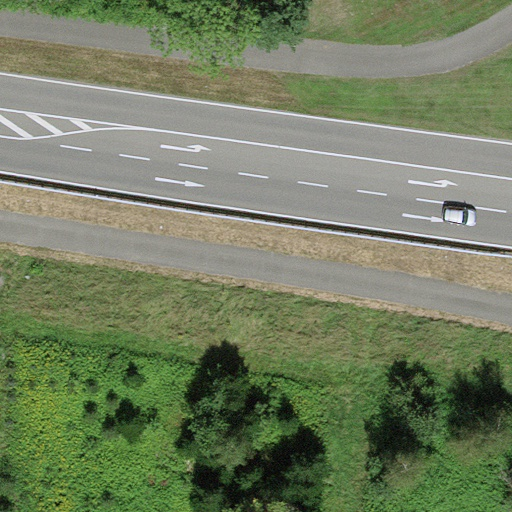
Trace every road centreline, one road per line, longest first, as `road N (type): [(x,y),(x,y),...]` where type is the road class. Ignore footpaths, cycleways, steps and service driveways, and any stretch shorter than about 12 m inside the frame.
road 1 (track): [(511,26),(428,64),(0,6)]
road 2 (track): [(0,229),(511,313)]
road 3 (primary): [(511,190),(0,125)]
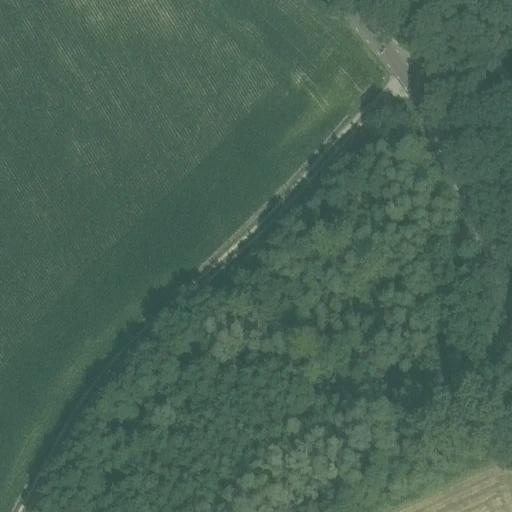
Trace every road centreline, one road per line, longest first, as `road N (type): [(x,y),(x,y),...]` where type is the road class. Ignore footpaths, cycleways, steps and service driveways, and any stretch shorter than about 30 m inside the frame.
road 1 (unclassified): [(406,74),(258,236),(91,394),(26,511)]
road 2 (tertiary): [(511,291),(406,74)]
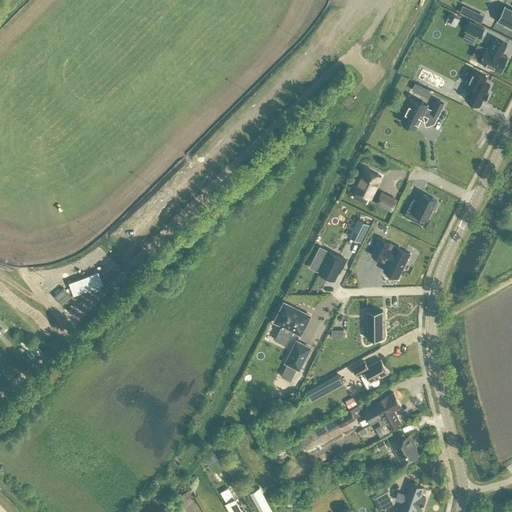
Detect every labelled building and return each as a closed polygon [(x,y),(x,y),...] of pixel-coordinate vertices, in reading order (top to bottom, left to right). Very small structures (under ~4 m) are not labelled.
[(511,8),(505,5),(505,4),(497,20),(497,21),(497,20),(504,24),(504,25),(511,29),(511,8)] [(485,27),(470,20),(465,30),(480,38),(485,27)] [(490,66),(500,72),(508,57),(502,54),(507,44),(494,37),(489,48),(486,47),(479,61),(483,63),(482,65),(489,68),(490,66)] [(465,99),(479,106),(483,98),(485,99),(489,93),(486,92),(490,84),(485,81),(487,76),(473,69),(467,83),(472,85),(465,99)] [(417,81),(414,88),(429,95),(433,88),(417,81)] [(411,125),(419,128),(425,115),(430,117),(432,112),(438,115),(444,103),(437,99),(432,109),(426,106),(428,104),(420,100),(419,103),(411,98),(405,110),(406,111),(401,121),(411,126),(411,125)] [(355,189),(371,197),(381,176),(365,168),(360,179),(358,178),(354,186),(356,187),(355,189)] [(417,215),(427,219),(433,208),(435,209),(438,203),(436,202),(437,200),(423,193),(417,205),(411,202),(404,215),(414,220),(417,215)] [(392,196),(386,209),(392,211),(398,198),(392,196)] [(369,223),(358,218),(349,236),(360,241),(369,223)] [(398,277),(410,252),(396,245),(394,248),(389,245),(390,242),(380,237),(372,254),(382,260),(383,257),(388,259),(383,270),(398,277)] [(346,259),(329,250),(319,271),(334,279),(340,266),(342,267),(346,259)] [(73,295),(102,284),(97,271),(68,282),(73,295)] [(61,305),(71,296),(63,287),(53,296),(61,305)] [(294,330),(301,334),(310,315),(284,302),(275,320),(281,324),(294,330)] [(383,310),(367,310),(367,338),(383,338),(383,310)] [(332,329),(332,337),(344,337),(343,329),(332,329)] [(296,339),(284,363),(299,371),(312,346),(296,339)] [(378,377),(389,371),(381,358),(368,365),(365,360),(353,367),(357,375),(365,371),(367,373),(362,376),(368,386),(370,387),(379,383),(379,380),(378,377)] [(394,391),(363,409),(370,423),(383,416),(389,427),(401,421),(395,409),(402,405),(394,391)] [(355,396),(348,400),(351,405),(358,401),(355,396)] [(351,409),(337,417),(342,426),(356,418),(351,409)] [(308,451),(326,442),(324,439),(328,437),(326,434),(341,426),(337,418),(301,437),(308,451)] [(404,462),(419,454),(413,443),(415,442),(411,434),(404,437),(401,431),(388,437),(392,444),(394,443),(404,462)] [(379,449),(386,445),(384,440),(377,443),(379,449)] [(424,487),(410,481),(406,493),(403,500),(400,511),(403,511),(415,511),(417,507),(422,509),(423,504),(424,504),(425,502),(424,502),(426,497),(421,495),(424,487)] [(277,496),(282,493),(275,483),(271,485),(277,496)] [(384,484),(373,490),(383,508),(394,502),(384,484)] [(260,511),(269,511),(273,510),(260,488),(250,493),(260,511)] [(183,500),(189,496),(186,492),(180,495),(183,500)] [(244,511),(236,496),(225,502),(230,511),(244,511)]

-=-=-

- **課題の説明**
上の項目をすべて、一字も変えずにもう一度書き出すこと。画像は答えに含めない。

- **課題の結果**
Trace every road centreline, one road per line, longest first, as `road N (type): [(x,y),(x,y),...]` where type is the road class. Ignore footpaths, cycleways, steps and service driveways, and any stretch shorter than about 12 m inside the frame.
road 1 (track): [(511,26),(428,64),(0,6)]
road 2 (track): [(0,229),(511,313)]
road 3 (primary): [(511,190),(0,125)]
Trace every road centreline, one road per line, longest first, as `road N (type): [(x,y),(x,y),...]` where type is the road class. Ignore footpaths, cycleways, steps and service driveways, and any stretch shorter than about 30 m inside the frame.
road 1 (unclassified): [(406,74),(258,236),(91,394),(26,511)]
road 2 (tertiary): [(511,291),(406,74)]
Detect every labelled building and return each as a closed polygon [(x,y),(x,y),...] of pixel-coordinate vertices, in reading order (top to bottom, left to right). Very small structures (under ~4 m) are not labelled.
[(511,8),(505,5),(505,4),(497,20),(497,21),(497,20),(504,24),(504,25),(511,29),(511,8)] [(485,27),(470,20),(465,30),(480,38),(485,27)] [(490,66),(500,72),(508,57),(502,54),(507,44),(494,37),(489,48),(486,47),(479,61),(483,63),(482,65),(489,68),(490,66)] [(465,99),(479,106),(483,98),(485,99),(489,93),(486,92),(490,84),(485,81),(487,76),(473,69),(467,83),(472,85),(465,99)] [(417,81),(414,88),(429,95),(433,88),(417,81)] [(411,125),(419,128),(425,115),(430,117),(432,112),(438,115),(444,103),(437,99),(432,109),(426,106),(428,104),(420,100),(419,103),(411,98),(405,110),(406,111),(401,121),(411,126),(411,125)] [(355,189),(371,197),(381,176),(365,168),(360,179),(358,178),(354,186),(356,187),(355,189)] [(417,215),(427,219),(433,208),(435,209),(438,203),(436,202),(437,200),(423,193),(417,205),(411,202),(404,215),(414,220),(417,215)] [(392,196),(386,209),(392,211),(398,198),(392,196)] [(369,223),(358,218),(349,236),(360,241),(369,223)] [(398,277),(410,252),(396,245),(394,248),(389,245),(390,242),(380,237),(372,254),(382,260),(383,257),(388,259),(383,270),(398,277)] [(346,259),(329,250),(319,271),(334,279),(340,266),(342,267),(346,259)] [(73,295),(102,284),(97,271),(68,282),(73,295)] [(61,305),(71,296),(63,287),(53,296),(61,305)] [(294,330),(301,334),(310,315),(284,302),(275,320),(281,324),(294,330)] [(383,310),(367,310),(367,338),(383,338),(383,310)] [(332,329),(332,337),(344,337),(343,329),(332,329)] [(296,339),(284,363),(299,371),(312,346),(296,339)] [(378,377),(389,371),(381,358),(368,365),(365,360),(353,367),(357,375),(365,371),(367,373),(362,376),(368,386),(370,387),(379,383),(379,380),(378,377)] [(394,391),(363,409),(370,423),(383,416),(389,427),(401,421),(395,409),(402,405),(394,391)] [(355,396),(348,400),(351,405),(358,401),(355,396)] [(351,409),(337,417),(342,426),(356,418),(351,409)] [(308,451),(326,442),(324,439),(328,437),(326,434),(341,426),(337,418),(301,437),(308,451)] [(404,462),(419,454),(413,443),(415,442),(411,434),(404,437),(401,431),(388,437),(392,444),(394,443),(404,462)] [(379,449),(386,445),(384,440),(377,443),(379,449)] [(424,487),(410,481),(406,493),(403,500),(400,511),(403,511),(415,511),(417,507),(422,509),(423,504),(424,504),(425,502),(424,502),(426,497),(421,495),(424,487)] [(277,496),(282,493),(275,483),(271,485),(277,496)] [(384,484),(373,490),(383,508),(394,502),(384,484)] [(260,511),(269,511),(273,510),(260,488),(250,493),(260,511)] [(183,500),(189,496),(186,492),(180,495),(183,500)] [(244,511),(236,496),(225,502),(230,511),(244,511)]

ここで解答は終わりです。